### [Aim of the task]
Return every text line of the data below word for word, leaving out the pictures.

### [Available data]
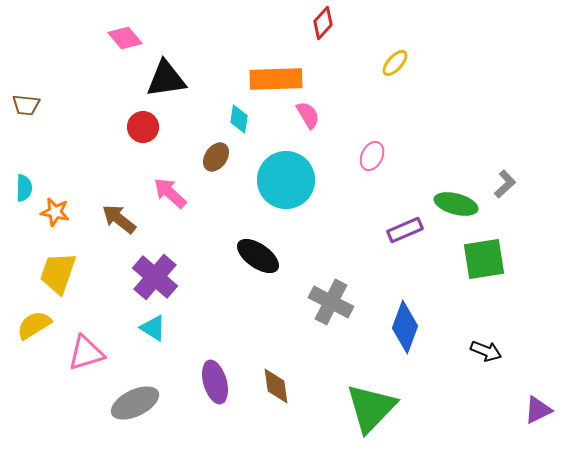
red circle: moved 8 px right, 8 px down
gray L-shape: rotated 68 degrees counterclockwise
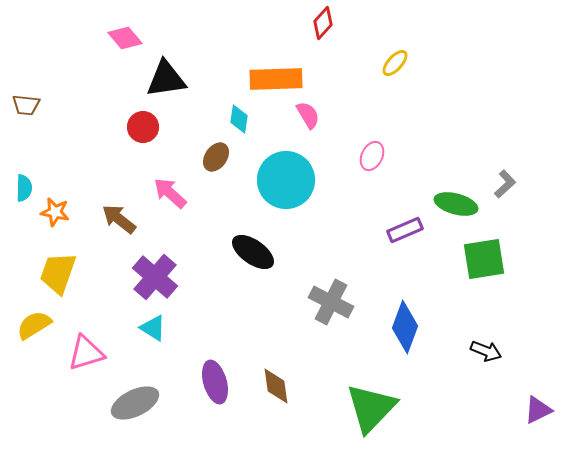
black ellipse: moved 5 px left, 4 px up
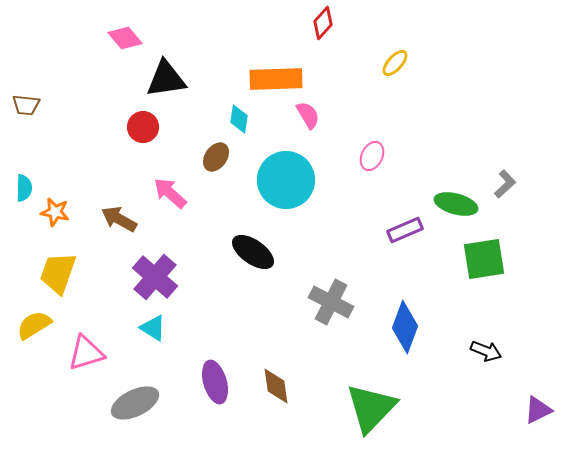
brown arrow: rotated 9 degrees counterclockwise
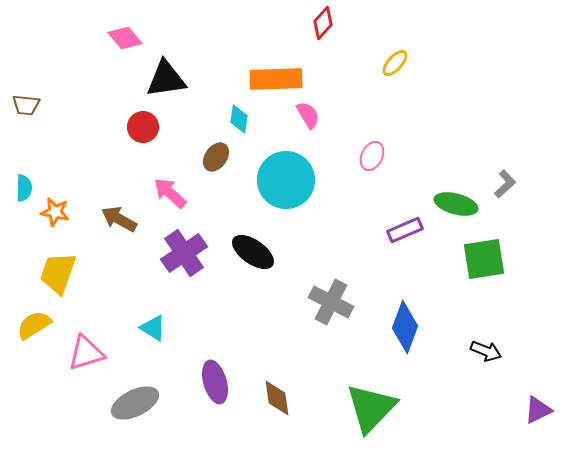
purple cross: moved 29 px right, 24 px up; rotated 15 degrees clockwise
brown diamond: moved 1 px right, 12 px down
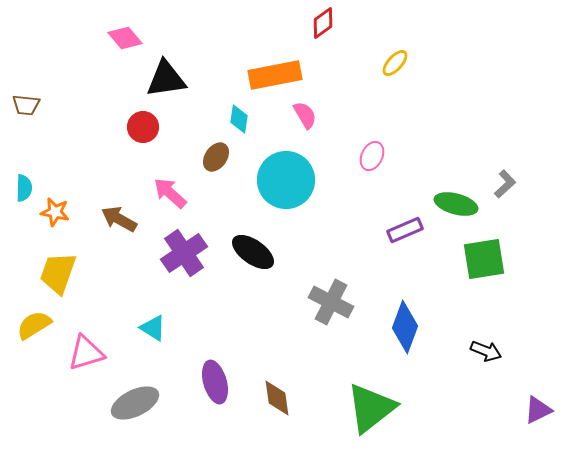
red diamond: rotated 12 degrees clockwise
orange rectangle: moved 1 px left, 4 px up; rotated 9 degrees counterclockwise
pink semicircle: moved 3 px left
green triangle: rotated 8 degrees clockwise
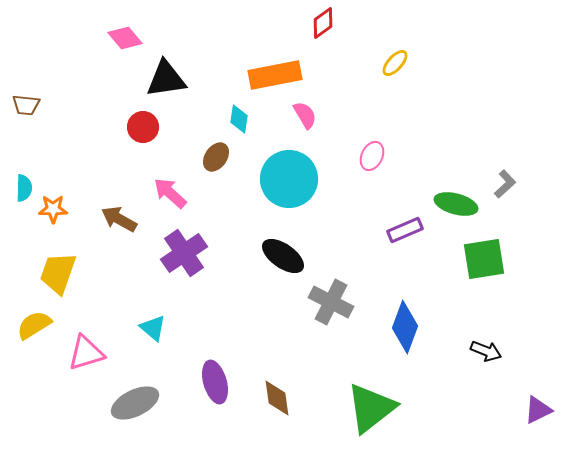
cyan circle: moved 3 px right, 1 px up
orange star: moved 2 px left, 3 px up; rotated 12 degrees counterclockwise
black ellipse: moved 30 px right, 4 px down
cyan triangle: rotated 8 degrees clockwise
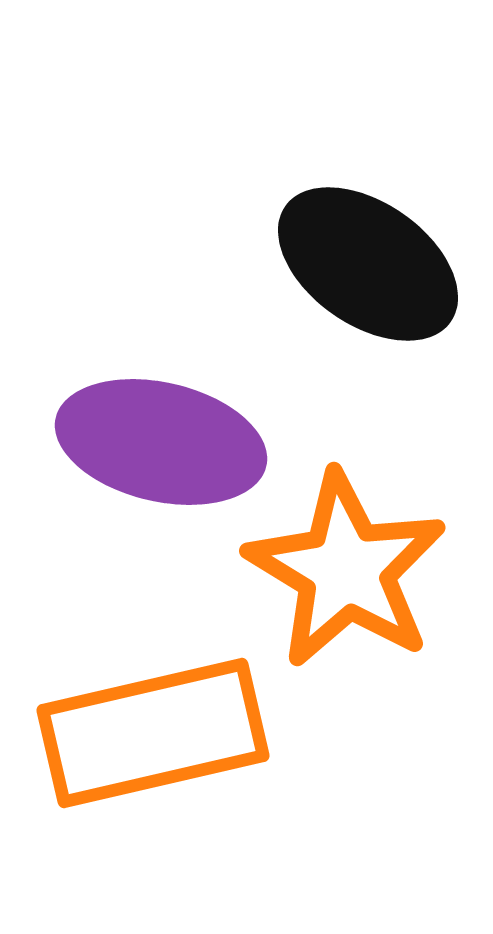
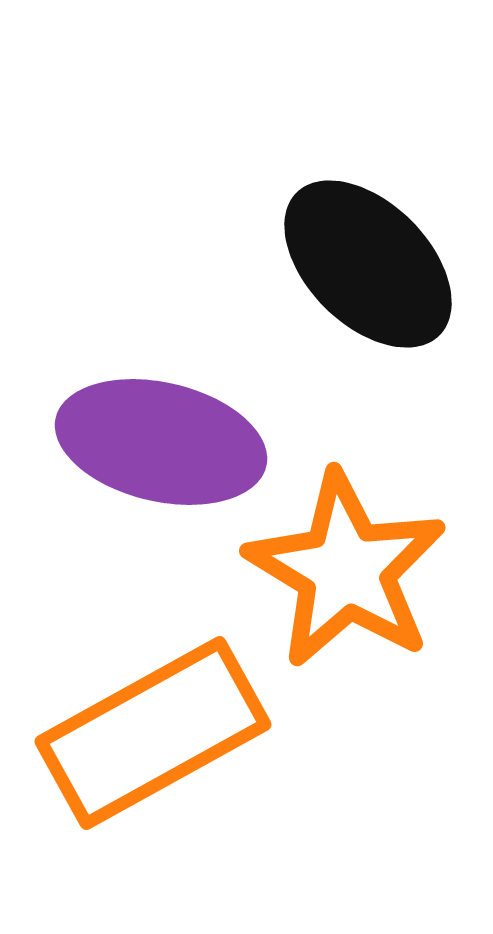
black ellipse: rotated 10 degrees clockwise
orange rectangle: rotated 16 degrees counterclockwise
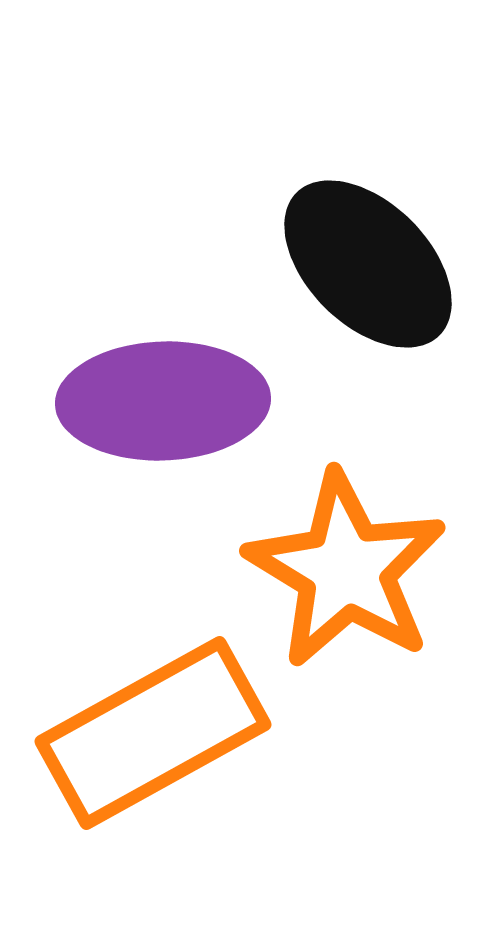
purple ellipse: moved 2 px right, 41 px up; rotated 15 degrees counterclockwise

### [Expected answer]
red circle: moved 8 px right, 8 px down
gray L-shape: rotated 68 degrees counterclockwise
black ellipse: moved 5 px left, 4 px up
brown arrow: rotated 9 degrees counterclockwise
purple cross: moved 29 px right, 24 px up; rotated 15 degrees clockwise
brown diamond: moved 1 px right, 12 px down
red diamond: rotated 12 degrees clockwise
orange rectangle: moved 1 px left, 4 px up; rotated 9 degrees counterclockwise
pink semicircle: moved 3 px left
green triangle: rotated 8 degrees clockwise
cyan circle: moved 3 px right, 1 px up
orange star: moved 2 px left, 3 px up; rotated 12 degrees counterclockwise
black ellipse: moved 30 px right, 4 px down
cyan triangle: rotated 8 degrees clockwise
black ellipse: rotated 10 degrees clockwise
orange rectangle: rotated 16 degrees counterclockwise
purple ellipse: moved 2 px right, 41 px up; rotated 15 degrees counterclockwise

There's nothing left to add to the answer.